=== Section Start ===

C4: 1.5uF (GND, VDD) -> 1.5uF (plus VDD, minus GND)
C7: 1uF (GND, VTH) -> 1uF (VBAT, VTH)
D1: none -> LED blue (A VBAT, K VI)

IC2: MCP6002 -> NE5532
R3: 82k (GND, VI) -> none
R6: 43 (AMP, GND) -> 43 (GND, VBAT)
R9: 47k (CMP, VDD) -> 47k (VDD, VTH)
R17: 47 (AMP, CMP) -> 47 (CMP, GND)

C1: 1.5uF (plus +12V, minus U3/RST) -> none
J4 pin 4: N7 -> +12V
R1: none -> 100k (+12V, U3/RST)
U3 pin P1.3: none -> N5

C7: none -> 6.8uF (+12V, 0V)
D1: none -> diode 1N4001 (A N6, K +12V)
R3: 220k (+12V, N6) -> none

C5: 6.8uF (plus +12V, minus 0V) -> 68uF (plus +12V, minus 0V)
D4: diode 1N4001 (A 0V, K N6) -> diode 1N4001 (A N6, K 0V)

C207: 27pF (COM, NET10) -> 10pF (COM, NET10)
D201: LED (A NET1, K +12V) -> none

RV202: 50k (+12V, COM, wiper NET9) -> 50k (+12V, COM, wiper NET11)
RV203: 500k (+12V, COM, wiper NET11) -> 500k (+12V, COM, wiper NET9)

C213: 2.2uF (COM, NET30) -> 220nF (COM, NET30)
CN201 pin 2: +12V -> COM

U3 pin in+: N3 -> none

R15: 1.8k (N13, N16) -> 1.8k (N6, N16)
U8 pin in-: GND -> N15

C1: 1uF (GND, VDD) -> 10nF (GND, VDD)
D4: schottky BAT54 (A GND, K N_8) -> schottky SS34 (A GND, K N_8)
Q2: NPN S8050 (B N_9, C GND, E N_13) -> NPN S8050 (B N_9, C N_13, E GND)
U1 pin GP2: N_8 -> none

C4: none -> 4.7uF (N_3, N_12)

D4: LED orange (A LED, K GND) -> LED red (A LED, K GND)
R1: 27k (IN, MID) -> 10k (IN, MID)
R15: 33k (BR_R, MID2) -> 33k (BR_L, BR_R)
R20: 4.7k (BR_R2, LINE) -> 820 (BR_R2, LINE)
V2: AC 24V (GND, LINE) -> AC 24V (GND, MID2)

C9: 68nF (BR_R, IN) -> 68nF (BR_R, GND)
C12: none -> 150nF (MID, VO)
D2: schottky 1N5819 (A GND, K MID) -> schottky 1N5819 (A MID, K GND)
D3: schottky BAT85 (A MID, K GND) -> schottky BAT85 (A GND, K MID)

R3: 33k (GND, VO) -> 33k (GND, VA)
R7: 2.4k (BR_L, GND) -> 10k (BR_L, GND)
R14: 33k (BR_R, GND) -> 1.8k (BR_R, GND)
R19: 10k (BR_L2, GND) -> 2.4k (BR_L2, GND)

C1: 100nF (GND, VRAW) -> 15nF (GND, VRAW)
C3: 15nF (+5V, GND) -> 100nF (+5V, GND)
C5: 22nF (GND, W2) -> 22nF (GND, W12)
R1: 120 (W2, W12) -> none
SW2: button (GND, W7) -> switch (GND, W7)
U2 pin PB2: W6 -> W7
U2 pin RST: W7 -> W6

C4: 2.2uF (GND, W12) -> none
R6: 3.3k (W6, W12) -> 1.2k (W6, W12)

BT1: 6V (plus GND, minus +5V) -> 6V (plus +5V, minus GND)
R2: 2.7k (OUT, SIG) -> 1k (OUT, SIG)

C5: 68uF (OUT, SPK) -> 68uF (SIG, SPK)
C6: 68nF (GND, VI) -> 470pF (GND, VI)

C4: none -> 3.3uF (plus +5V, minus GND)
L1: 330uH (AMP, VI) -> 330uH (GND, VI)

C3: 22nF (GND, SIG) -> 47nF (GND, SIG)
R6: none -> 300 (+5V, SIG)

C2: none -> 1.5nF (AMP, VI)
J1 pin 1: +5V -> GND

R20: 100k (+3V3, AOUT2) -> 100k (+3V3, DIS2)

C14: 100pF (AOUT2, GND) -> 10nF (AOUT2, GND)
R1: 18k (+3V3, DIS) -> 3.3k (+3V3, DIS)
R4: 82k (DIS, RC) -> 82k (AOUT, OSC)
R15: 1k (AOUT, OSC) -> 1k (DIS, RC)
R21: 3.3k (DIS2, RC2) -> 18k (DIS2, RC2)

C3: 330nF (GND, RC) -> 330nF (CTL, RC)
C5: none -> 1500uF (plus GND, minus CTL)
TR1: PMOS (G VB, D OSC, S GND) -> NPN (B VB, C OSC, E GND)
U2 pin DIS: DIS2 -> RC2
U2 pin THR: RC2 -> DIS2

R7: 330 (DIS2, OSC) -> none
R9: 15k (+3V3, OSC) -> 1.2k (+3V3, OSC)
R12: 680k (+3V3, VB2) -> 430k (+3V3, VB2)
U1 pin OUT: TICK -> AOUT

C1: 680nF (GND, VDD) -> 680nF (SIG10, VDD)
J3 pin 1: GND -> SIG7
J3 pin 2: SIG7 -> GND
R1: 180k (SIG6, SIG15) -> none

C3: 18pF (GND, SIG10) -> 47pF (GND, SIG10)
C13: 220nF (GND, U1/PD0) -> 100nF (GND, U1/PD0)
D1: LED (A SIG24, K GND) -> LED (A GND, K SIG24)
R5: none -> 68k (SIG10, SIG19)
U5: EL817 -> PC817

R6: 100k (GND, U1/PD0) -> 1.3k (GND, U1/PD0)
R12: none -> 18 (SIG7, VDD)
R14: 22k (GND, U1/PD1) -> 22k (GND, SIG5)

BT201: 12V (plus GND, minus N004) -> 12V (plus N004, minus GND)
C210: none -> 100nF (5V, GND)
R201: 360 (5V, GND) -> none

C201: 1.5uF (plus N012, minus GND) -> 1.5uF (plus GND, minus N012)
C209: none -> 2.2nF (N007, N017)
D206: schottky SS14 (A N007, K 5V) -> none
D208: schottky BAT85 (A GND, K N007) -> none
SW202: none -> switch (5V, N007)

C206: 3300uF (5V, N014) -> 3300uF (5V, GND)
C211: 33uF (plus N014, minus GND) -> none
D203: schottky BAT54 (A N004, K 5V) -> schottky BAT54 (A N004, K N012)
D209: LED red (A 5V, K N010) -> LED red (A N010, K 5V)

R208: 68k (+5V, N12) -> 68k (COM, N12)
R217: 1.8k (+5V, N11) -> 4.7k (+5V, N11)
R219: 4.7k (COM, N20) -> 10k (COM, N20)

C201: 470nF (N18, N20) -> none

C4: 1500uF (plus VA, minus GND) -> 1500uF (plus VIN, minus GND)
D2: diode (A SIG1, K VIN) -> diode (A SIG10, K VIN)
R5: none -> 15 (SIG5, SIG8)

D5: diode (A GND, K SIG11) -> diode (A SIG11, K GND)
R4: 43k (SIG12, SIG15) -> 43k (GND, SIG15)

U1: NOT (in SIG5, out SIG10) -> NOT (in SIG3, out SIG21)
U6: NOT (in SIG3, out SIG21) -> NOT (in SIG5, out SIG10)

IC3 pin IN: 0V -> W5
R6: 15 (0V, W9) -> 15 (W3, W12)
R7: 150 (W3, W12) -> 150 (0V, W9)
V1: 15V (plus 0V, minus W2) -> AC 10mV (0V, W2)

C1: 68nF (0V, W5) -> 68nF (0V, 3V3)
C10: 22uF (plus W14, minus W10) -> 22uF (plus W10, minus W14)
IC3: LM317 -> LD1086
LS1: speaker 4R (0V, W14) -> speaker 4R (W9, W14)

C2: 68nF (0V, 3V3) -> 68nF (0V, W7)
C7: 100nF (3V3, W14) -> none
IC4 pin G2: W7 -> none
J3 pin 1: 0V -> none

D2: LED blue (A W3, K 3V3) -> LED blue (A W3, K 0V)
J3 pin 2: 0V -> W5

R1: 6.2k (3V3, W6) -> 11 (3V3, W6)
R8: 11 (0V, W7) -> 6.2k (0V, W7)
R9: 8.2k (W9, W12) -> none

=== Section End ===

**WORK INSTRUCTIONS:** Take from the listing every line in which the word "switch" appears.

**EXERCISE OUTPUT:**
SW2: button (GND, W7) -> switch (GND, W7)
SW202: none -> switch (5V, N007)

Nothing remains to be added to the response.